# Source information
==============================
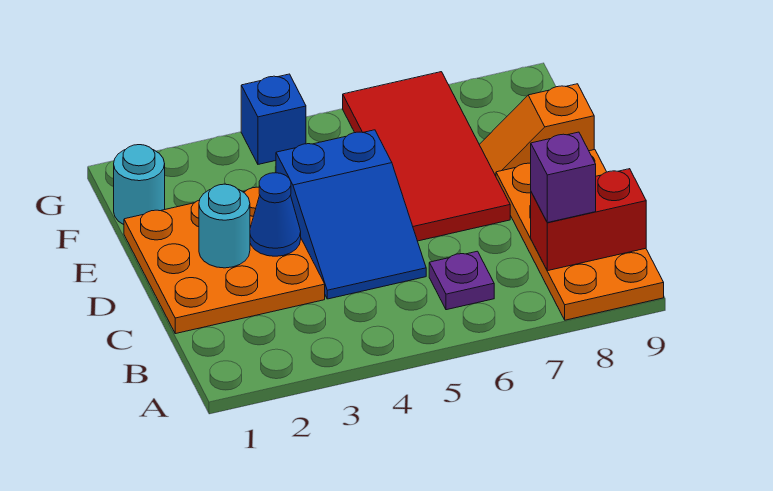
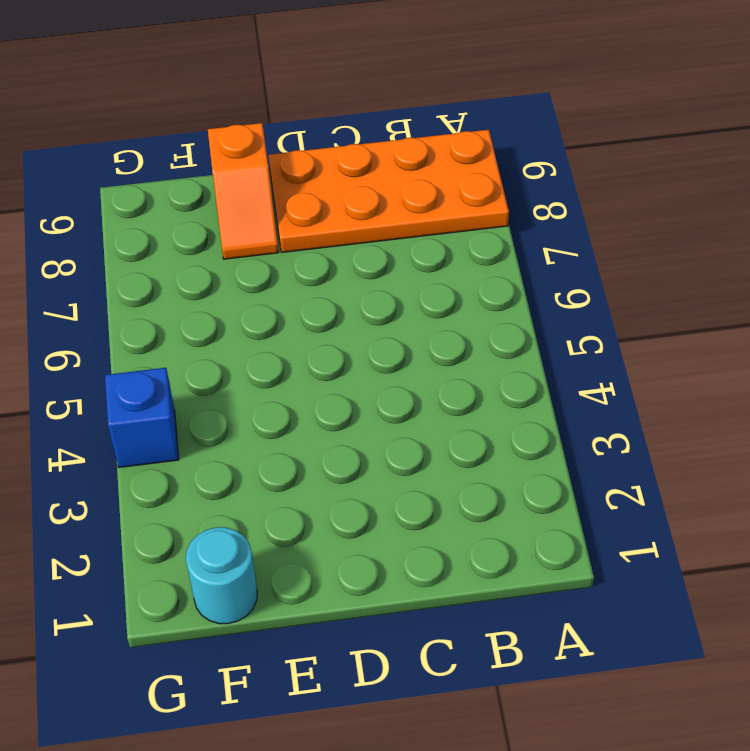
none -> purple plate B6 level 1
none -> orange plate C1:E3 level 1
none -> blue slope C4:E5 level 1 top E

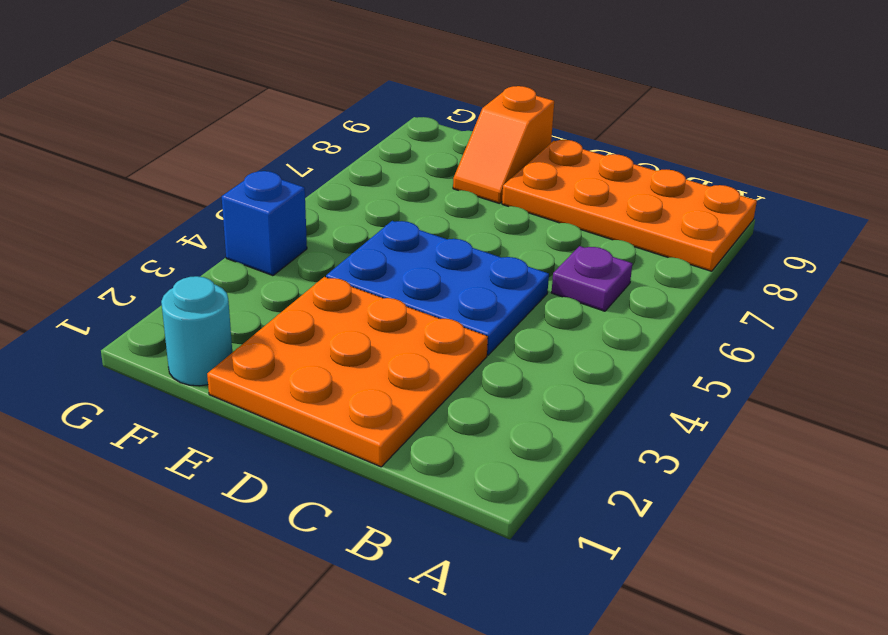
blue plate C4:E5 level 1 -> blue slope C4:E5 level 1 top E
none -> red tile D6:G7 level 1
none -> red brick B8:B9 level 2
none -> cyan round brick D2 level 2

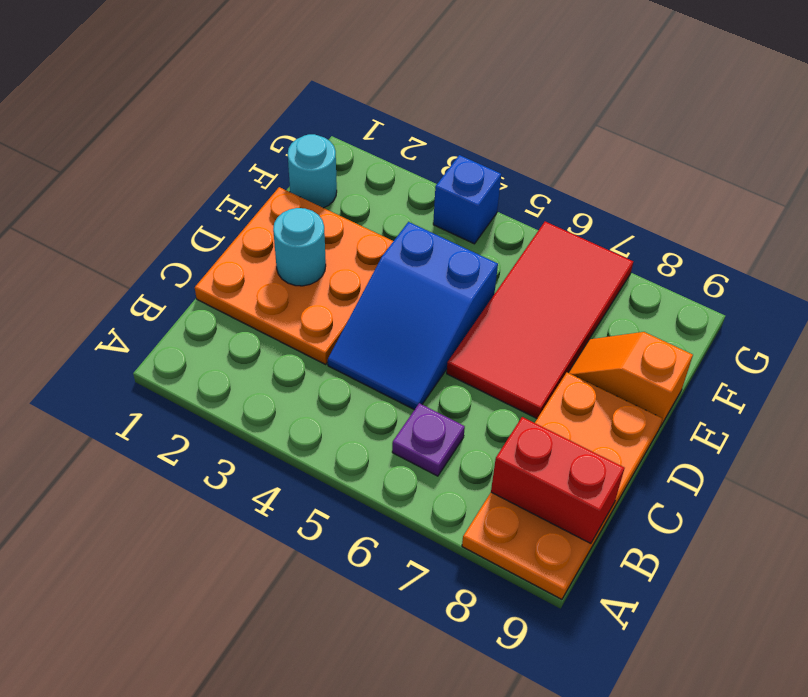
none -> blue cone D3 level 2
none -> purple brick B8 level 3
==============================
# What to work on
Could you reproduce the listing above word for word while leaving out its pictures?

# Reply
none -> purple plate B6 level 1
none -> orange plate C1:E3 level 1
none -> blue slope C4:E5 level 1 top E

blue plate C4:E5 level 1 -> blue slope C4:E5 level 1 top E
none -> red tile D6:G7 level 1
none -> red brick B8:B9 level 2
none -> cyan round brick D2 level 2

none -> blue cone D3 level 2
none -> purple brick B8 level 3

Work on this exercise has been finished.